__PROMPT__
Given the records below, would you repeat exactly the lines that begin at the one containing "none -> pink cone K9 level 2" and end at the one containing "none -> tan plate G10 level 4", inclusive?
== Segment start ==
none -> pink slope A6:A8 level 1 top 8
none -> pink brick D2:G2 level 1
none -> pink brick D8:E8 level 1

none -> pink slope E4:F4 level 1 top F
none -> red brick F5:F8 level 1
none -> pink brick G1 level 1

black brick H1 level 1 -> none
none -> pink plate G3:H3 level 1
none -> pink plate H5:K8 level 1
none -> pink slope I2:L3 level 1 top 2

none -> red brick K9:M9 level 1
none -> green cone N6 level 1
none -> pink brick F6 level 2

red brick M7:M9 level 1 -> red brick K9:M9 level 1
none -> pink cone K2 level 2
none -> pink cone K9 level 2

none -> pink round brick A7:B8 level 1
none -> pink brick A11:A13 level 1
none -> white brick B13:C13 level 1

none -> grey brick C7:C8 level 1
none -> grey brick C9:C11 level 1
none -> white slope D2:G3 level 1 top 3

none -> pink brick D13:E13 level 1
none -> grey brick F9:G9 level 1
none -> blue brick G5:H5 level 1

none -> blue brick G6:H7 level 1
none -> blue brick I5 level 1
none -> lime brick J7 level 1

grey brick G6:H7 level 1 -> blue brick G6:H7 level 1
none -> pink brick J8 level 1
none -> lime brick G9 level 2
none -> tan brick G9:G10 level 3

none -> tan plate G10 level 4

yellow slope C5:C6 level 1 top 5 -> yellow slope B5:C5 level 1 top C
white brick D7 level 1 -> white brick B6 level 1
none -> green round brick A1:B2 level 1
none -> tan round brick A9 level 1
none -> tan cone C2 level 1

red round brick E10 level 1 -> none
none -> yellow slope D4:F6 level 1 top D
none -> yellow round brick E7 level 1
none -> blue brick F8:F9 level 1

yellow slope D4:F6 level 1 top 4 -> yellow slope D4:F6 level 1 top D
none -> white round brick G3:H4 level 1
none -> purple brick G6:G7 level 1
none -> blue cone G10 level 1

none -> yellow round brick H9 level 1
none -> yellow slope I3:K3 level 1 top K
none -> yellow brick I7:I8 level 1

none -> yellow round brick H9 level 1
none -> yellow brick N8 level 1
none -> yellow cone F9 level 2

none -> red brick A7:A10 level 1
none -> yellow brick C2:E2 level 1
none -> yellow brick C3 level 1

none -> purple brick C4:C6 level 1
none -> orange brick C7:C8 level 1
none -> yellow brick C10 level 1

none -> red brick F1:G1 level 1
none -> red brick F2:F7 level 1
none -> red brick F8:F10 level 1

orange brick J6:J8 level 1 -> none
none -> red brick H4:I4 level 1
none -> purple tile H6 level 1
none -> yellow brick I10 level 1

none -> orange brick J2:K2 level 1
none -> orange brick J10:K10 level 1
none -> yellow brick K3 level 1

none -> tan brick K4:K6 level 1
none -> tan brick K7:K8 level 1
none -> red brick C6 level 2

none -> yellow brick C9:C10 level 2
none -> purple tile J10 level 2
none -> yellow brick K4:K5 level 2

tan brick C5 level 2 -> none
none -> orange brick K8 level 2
== Segment end ==
__RESULT OF THE TASK__
none -> pink cone K9 level 2

none -> pink round brick A7:B8 level 1
none -> pink brick A11:A13 level 1
none -> white brick B13:C13 level 1

none -> grey brick C7:C8 level 1
none -> grey brick C9:C11 level 1
none -> white slope D2:G3 level 1 top 3

none -> pink brick D13:E13 level 1
none -> grey brick F9:G9 level 1
none -> blue brick G5:H5 level 1

none -> blue brick G6:H7 level 1
none -> blue brick I5 level 1
none -> lime brick J7 level 1

grey brick G6:H7 level 1 -> blue brick G6:H7 level 1
none -> pink brick J8 level 1
none -> lime brick G9 level 2
none -> tan brick G9:G10 level 3

none -> tan plate G10 level 4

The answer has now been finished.